## TASK PROMPT
For each line below that contains the word "green", return that line.

━━━━━ AVAILABLE RECORDS

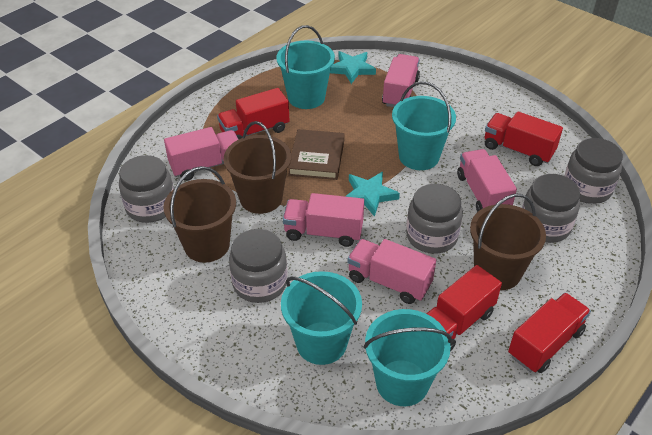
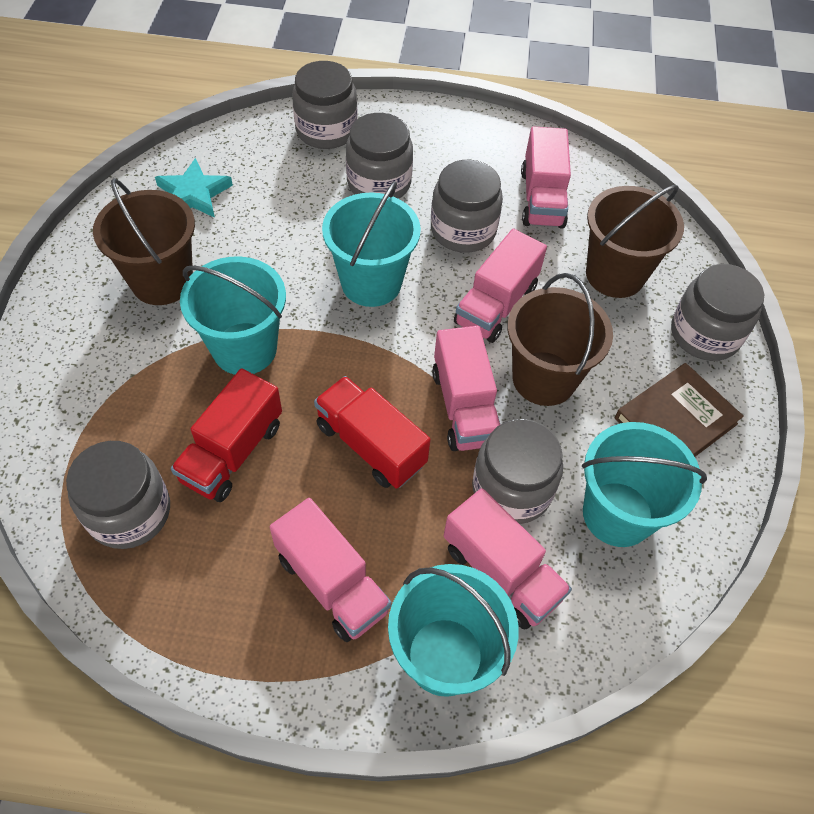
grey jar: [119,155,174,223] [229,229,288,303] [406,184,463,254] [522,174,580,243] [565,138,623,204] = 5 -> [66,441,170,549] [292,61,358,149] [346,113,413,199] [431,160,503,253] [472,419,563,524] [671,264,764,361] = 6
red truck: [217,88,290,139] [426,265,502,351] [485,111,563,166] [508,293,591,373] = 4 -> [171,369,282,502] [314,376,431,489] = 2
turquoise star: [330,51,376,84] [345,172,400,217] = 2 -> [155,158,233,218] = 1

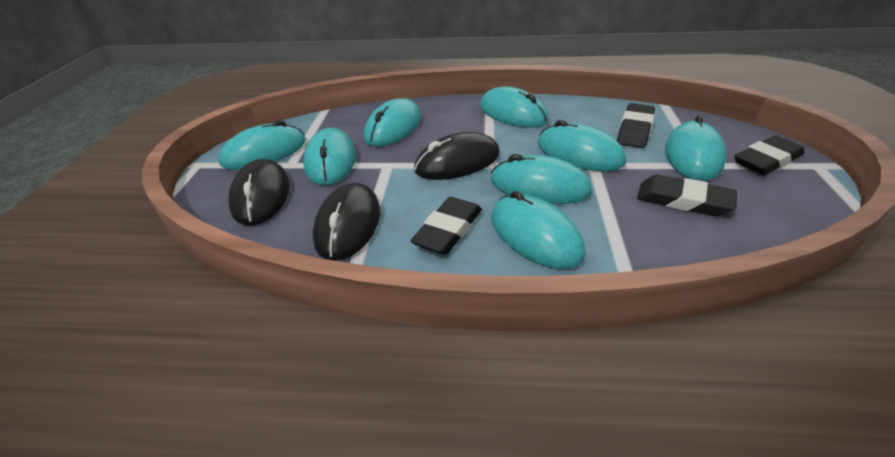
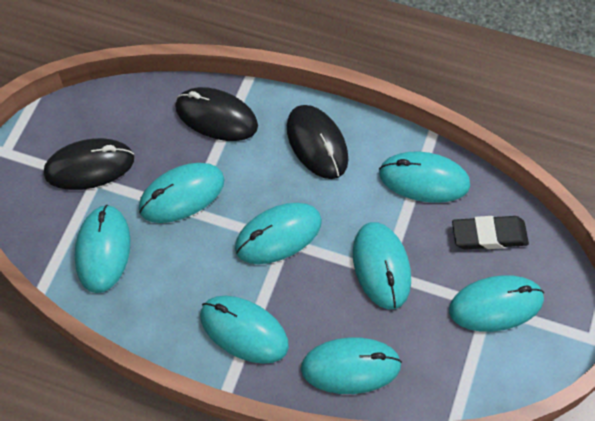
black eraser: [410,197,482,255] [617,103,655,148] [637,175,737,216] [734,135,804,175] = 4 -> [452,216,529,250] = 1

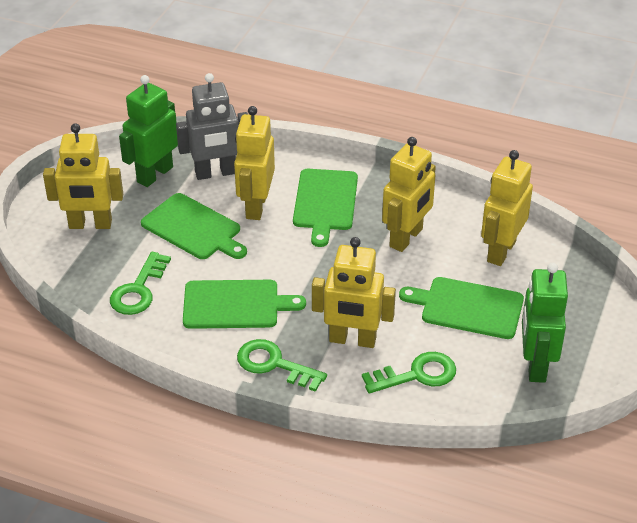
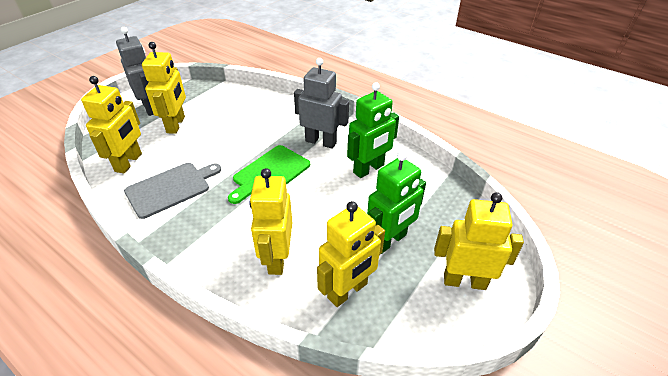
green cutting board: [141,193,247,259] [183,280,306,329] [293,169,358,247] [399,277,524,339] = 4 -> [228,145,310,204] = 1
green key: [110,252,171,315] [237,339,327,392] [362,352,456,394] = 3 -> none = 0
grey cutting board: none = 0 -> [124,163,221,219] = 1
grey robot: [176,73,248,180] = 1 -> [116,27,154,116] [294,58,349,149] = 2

━━━━━━━━━━

## YOUR RESPONSE
green cutting board: [141,193,247,259] [183,280,306,329] [293,169,358,247] [399,277,524,339] = 4 -> [228,145,310,204] = 1
green key: [110,252,171,315] [237,339,327,392] [362,352,456,394] = 3 -> none = 0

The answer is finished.